# WORK INSTRUCTIONS:
Reproduce every line of text in the listing below word for word, leaving out the pictures.

# SUPPLIED RECORDS:
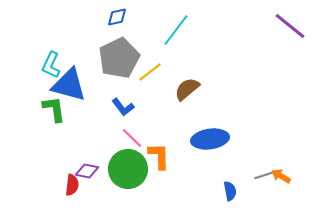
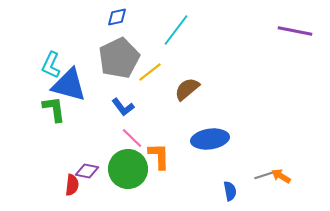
purple line: moved 5 px right, 5 px down; rotated 28 degrees counterclockwise
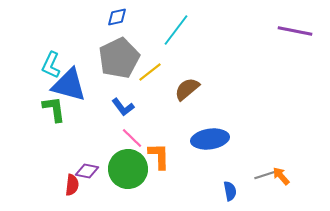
orange arrow: rotated 18 degrees clockwise
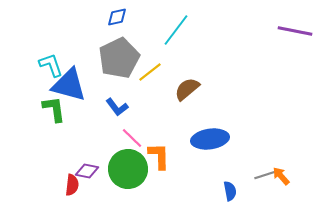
cyan L-shape: rotated 136 degrees clockwise
blue L-shape: moved 6 px left
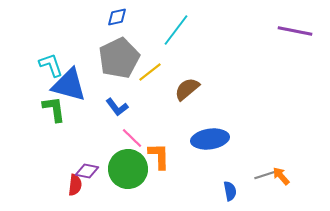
red semicircle: moved 3 px right
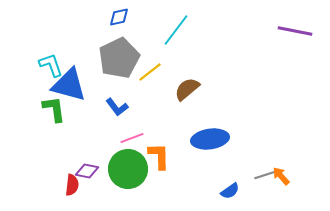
blue diamond: moved 2 px right
pink line: rotated 65 degrees counterclockwise
red semicircle: moved 3 px left
blue semicircle: rotated 66 degrees clockwise
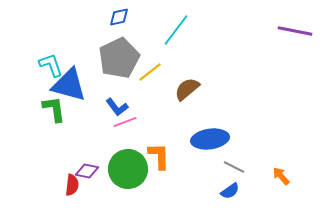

# EXPECTED ANSWER:
purple line: moved 5 px right, 5 px down; rotated 28 degrees counterclockwise
orange arrow: rotated 18 degrees clockwise
cyan L-shape: rotated 136 degrees clockwise
blue L-shape: moved 6 px left
red semicircle: moved 3 px right
blue diamond: moved 2 px right
pink line: rotated 65 degrees counterclockwise
red semicircle: moved 3 px left
blue semicircle: rotated 66 degrees clockwise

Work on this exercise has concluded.